(Image comparison data)

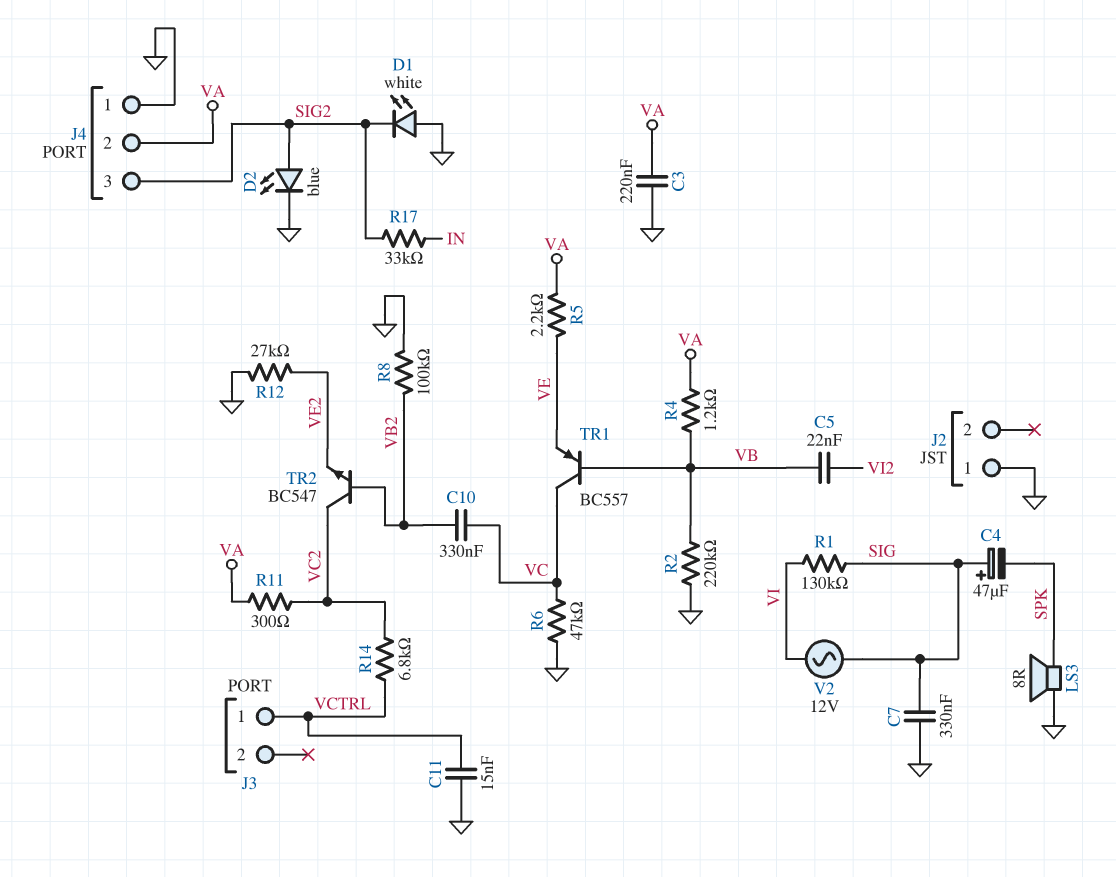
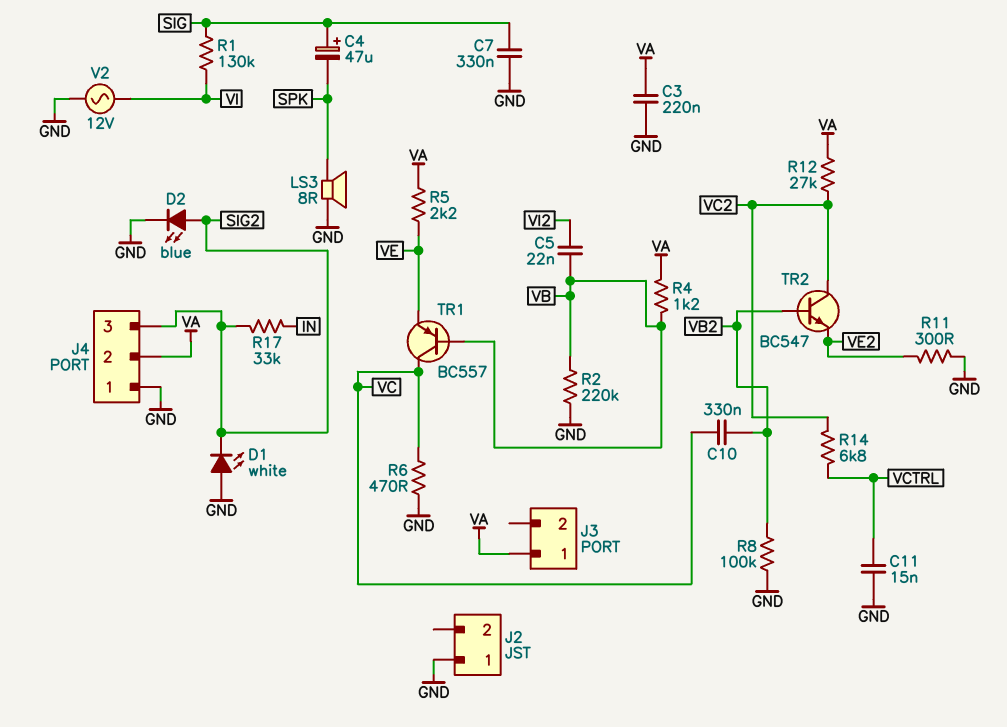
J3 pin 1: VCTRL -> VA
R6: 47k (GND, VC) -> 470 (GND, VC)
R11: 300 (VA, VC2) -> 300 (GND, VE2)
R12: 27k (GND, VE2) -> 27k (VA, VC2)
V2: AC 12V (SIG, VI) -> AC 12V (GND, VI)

* _WHAT TO DO_
Write the "R11: 300 (VA, VC2) -> 300 (GND, VE2)" line and all later lines exactly. Stop at the end of the data.

* _EXPECTED ANSWER_
R11: 300 (VA, VC2) -> 300 (GND, VE2)
R12: 27k (GND, VE2) -> 27k (VA, VC2)
V2: AC 12V (SIG, VI) -> AC 12V (GND, VI)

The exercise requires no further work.